*SUPPLIED MATERIAL*:
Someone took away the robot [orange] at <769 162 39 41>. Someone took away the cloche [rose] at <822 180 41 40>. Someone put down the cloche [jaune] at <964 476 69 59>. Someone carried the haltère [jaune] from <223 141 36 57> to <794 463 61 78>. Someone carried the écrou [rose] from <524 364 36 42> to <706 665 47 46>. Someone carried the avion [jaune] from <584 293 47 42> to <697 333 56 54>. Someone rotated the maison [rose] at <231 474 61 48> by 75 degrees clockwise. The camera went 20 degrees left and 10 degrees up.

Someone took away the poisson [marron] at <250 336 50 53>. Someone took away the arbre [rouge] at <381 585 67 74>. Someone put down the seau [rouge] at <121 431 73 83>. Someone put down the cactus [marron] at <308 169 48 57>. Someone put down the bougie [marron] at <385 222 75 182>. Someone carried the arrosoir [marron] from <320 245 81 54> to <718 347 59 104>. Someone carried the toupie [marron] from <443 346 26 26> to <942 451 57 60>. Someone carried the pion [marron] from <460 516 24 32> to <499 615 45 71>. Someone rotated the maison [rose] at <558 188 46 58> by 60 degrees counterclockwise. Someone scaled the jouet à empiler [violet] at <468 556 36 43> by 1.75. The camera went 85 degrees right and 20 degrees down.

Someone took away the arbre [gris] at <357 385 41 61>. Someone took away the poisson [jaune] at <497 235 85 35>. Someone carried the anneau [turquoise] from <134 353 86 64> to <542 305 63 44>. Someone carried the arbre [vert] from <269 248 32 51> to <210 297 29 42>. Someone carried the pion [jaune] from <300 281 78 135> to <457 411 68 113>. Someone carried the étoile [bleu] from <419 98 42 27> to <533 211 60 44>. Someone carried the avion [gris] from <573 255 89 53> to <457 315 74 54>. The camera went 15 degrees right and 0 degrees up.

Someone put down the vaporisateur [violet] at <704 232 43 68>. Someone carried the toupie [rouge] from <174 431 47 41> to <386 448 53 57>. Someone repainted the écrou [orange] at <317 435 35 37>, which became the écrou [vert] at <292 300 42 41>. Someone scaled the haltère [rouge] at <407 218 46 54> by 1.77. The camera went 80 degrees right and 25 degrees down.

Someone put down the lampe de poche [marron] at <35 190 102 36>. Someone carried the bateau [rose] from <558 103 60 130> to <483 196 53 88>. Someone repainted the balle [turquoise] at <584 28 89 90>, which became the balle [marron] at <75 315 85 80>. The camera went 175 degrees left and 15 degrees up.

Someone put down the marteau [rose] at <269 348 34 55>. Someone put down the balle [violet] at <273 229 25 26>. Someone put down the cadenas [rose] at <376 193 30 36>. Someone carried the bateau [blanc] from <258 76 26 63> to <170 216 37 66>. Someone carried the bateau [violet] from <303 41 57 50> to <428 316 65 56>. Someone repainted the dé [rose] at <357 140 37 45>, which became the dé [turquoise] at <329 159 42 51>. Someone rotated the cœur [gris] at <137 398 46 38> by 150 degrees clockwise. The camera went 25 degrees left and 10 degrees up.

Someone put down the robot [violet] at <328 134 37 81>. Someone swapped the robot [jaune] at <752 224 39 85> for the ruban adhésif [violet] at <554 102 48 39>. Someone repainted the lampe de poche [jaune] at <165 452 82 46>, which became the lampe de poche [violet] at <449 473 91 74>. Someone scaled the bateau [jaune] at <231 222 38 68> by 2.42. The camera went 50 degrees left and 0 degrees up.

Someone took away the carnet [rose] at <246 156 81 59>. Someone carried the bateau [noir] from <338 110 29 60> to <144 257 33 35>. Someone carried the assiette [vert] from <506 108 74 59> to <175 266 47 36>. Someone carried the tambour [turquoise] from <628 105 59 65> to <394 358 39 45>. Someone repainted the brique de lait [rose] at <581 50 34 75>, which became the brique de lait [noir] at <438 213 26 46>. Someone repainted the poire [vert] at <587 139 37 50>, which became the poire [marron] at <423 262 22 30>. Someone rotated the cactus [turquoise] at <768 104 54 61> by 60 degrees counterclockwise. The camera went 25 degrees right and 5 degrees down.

*DIRECTIONS*: Line by line, set the records above down again exactly.

*SOLUTION BELOW*:
Someone took away the robot [orange] at <769 162 39 41>. Someone took away the cloche [rose] at <822 180 41 40>. Someone put down the cloche [jaune] at <964 476 69 59>. Someone carried the haltère [jaune] from <223 141 36 57> to <794 463 61 78>. Someone carried the écrou [rose] from <524 364 36 42> to <706 665 47 46>. Someone carried the avion [jaune] from <584 293 47 42> to <697 333 56 54>. Someone rotated the maison [rose] at <231 474 61 48> by 75 degrees clockwise. The camera went 20 degrees left and 10 degrees up.

Someone took away the poisson [marron] at <250 336 50 53>. Someone took away the arbre [rouge] at <381 585 67 74>. Someone put down the seau [rouge] at <121 431 73 83>. Someone put down the cactus [marron] at <308 169 48 57>. Someone put down the bougie [marron] at <385 222 75 182>. Someone carried the arrosoir [marron] from <320 245 81 54> to <718 347 59 104>. Someone carried the toupie [marron] from <443 346 26 26> to <942 451 57 60>. Someone carried the pion [marron] from <460 516 24 32> to <499 615 45 71>. Someone rotated the maison [rose] at <558 188 46 58> by 60 degrees counterclockwise. Someone scaled the jouet à empiler [violet] at <468 556 36 43> by 1.75. The camera went 85 degrees right and 20 degrees down.

Someone took away the arbre [gris] at <357 385 41 61>. Someone took away the poisson [jaune] at <497 235 85 35>. Someone carried the anneau [turquoise] from <134 353 86 64> to <542 305 63 44>. Someone carried the arbre [vert] from <269 248 32 51> to <210 297 29 42>. Someone carried the pion [jaune] from <300 281 78 135> to <457 411 68 113>. Someone carried the étoile [bleu] from <419 98 42 27> to <533 211 60 44>. Someone carried the avion [gris] from <573 255 89 53> to <457 315 74 54>. The camera went 15 degrees right and 0 degrees up.

Someone put down the vaporisateur [violet] at <704 232 43 68>. Someone carried the toupie [rouge] from <174 431 47 41> to <386 448 53 57>. Someone repainted the écrou [orange] at <317 435 35 37>, which became the écrou [vert] at <292 300 42 41>. Someone scaled the haltère [rouge] at <407 218 46 54> by 1.77. The camera went 80 degrees right and 25 degrees down.

Someone put down the lampe de poche [marron] at <35 190 102 36>. Someone carried the bateau [rose] from <558 103 60 130> to <483 196 53 88>. Someone repainted the balle [turquoise] at <584 28 89 90>, which became the balle [marron] at <75 315 85 80>. The camera went 175 degrees left and 15 degrees up.

Someone put down the marteau [rose] at <269 348 34 55>. Someone put down the balle [violet] at <273 229 25 26>. Someone put down the cadenas [rose] at <376 193 30 36>. Someone carried the bateau [blanc] from <258 76 26 63> to <170 216 37 66>. Someone carried the bateau [violet] from <303 41 57 50> to <428 316 65 56>. Someone repainted the dé [rose] at <357 140 37 45>, which became the dé [turquoise] at <329 159 42 51>. Someone rotated the cœur [gris] at <137 398 46 38> by 150 degrees clockwise. The camera went 25 degrees left and 10 degrees up.

Someone put down the robot [violet] at <328 134 37 81>. Someone swapped the robot [jaune] at <752 224 39 85> for the ruban adhésif [violet] at <554 102 48 39>. Someone repainted the lampe de poche [jaune] at <165 452 82 46>, which became the lampe de poche [violet] at <449 473 91 74>. Someone scaled the bateau [jaune] at <231 222 38 68> by 2.42. The camera went 50 degrees left and 0 degrees up.

Someone took away the carnet [rose] at <246 156 81 59>. Someone carried the bateau [noir] from <338 110 29 60> to <144 257 33 35>. Someone carried the assiette [vert] from <506 108 74 59> to <175 266 47 36>. Someone carried the tambour [turquoise] from <628 105 59 65> to <394 358 39 45>. Someone repainted the brique de lait [rose] at <581 50 34 75>, which became the brique de lait [noir] at <438 213 26 46>. Someone repainted the poire [vert] at <587 139 37 50>, which became the poire [marron] at <423 262 22 30>. Someone rotated the cactus [turquoise] at <768 104 54 61> by 60 degrees counterclockwise. The camera went 25 degrees right and 5 degrees down.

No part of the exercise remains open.